■ **WHAT TO WORK ON**:
Each line from the one that contains "grey pencil: 4 -> 5" through the end of the entries should be repeated exactly, with nothing added.

(Object change descriptions)
-*-*-
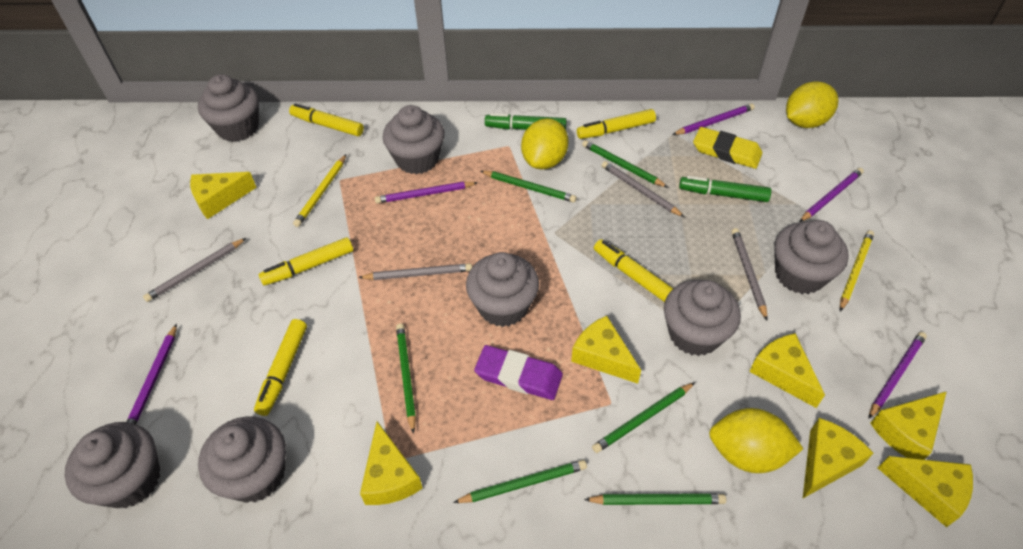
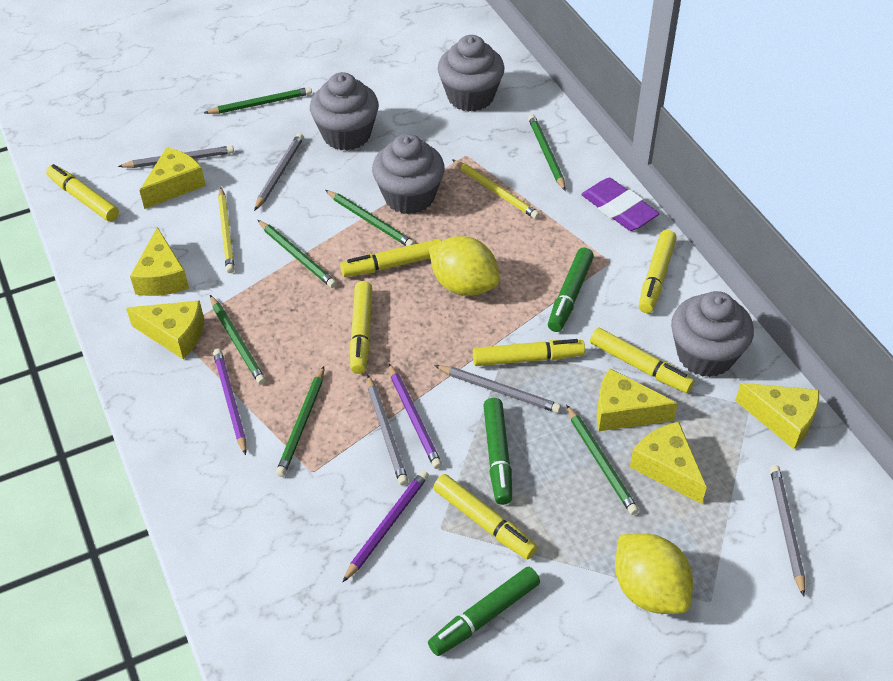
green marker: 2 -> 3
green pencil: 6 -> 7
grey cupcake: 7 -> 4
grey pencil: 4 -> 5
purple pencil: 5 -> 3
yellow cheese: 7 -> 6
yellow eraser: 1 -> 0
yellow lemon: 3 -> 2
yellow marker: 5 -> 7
-*-*-
■ **OUTPUT**:
grey pencil: 4 -> 5
purple pencil: 5 -> 3
yellow cheese: 7 -> 6
yellow eraser: 1 -> 0
yellow lemon: 3 -> 2
yellow marker: 5 -> 7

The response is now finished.